WHAT IS NEEDED: The lines to be copied are those below that contain "middle".

RECORDS FOR THIS EXERCISE:
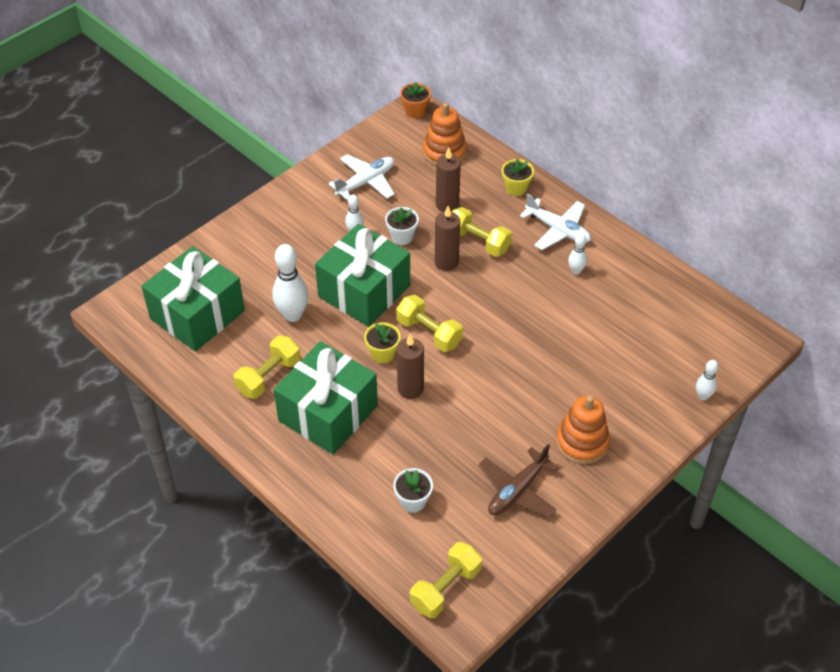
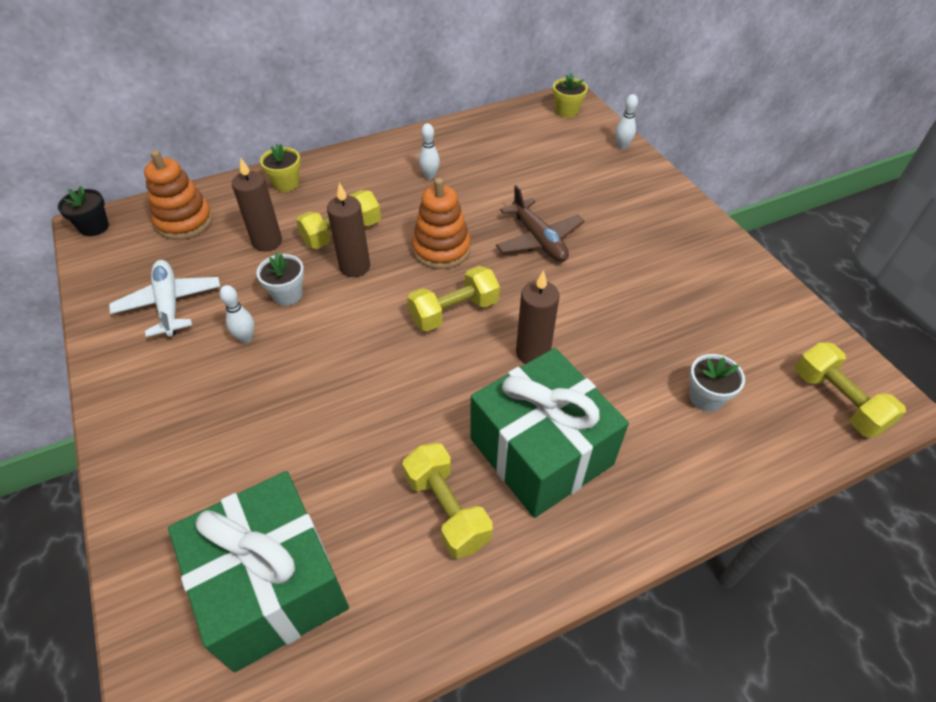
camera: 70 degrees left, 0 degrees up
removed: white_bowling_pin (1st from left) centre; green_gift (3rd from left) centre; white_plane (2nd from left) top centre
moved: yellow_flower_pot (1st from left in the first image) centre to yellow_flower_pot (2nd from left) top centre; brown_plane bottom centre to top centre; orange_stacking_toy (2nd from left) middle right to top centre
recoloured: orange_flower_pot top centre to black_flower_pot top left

==

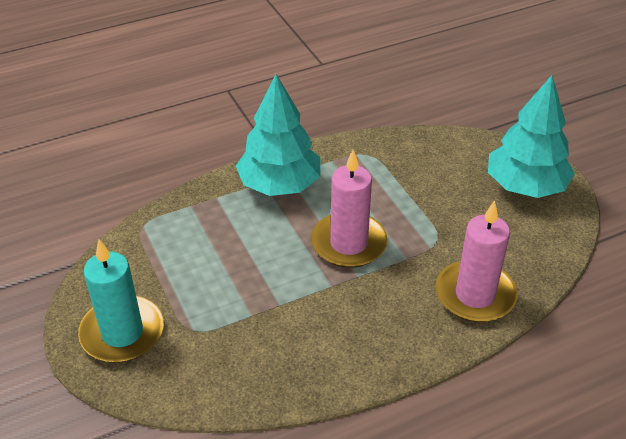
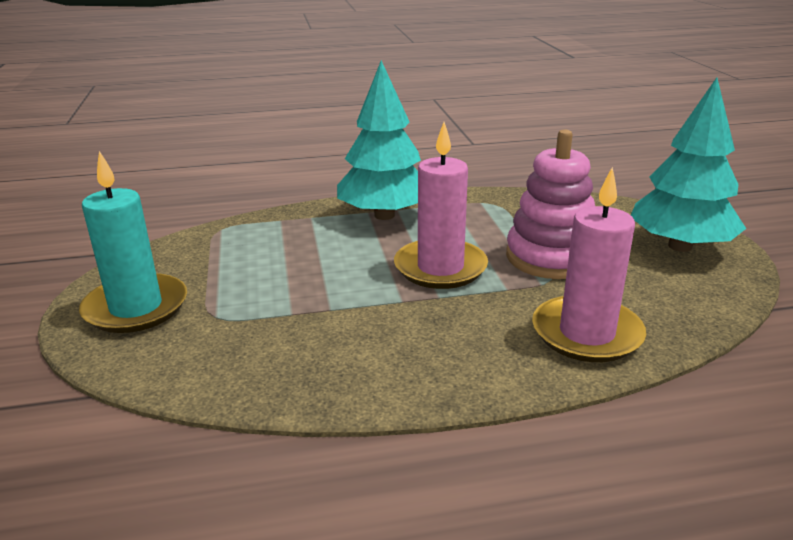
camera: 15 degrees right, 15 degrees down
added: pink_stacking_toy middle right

...

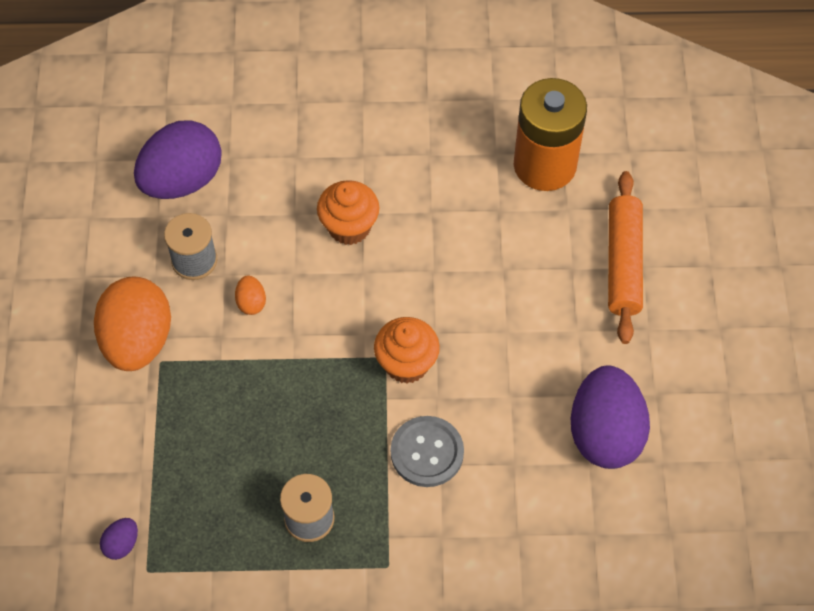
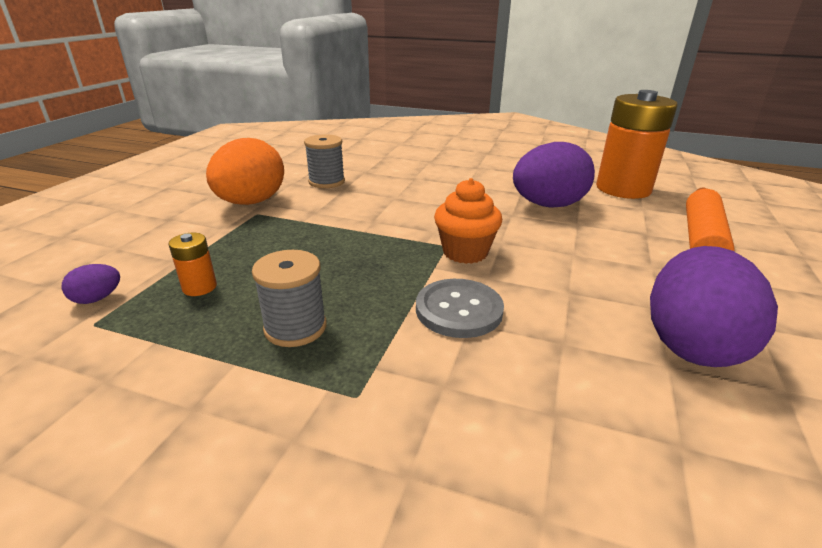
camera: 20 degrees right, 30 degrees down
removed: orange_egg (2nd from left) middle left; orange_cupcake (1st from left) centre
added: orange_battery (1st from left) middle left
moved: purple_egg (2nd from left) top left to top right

TASK RESPONSE:
moved: yellow_flower_pot (1st from left in the first image) centre to yellow_flower_pot (2nd from left) top centre; brown_plane bottom centre to top centre; orange_stacking_toy (2nd from left) middle right to top centre
added: pink_stacking_toy middle right
removed: orange_egg (2nd from left) middle left; orange_cupcake (1st from left) centre
added: orange_battery (1st from left) middle left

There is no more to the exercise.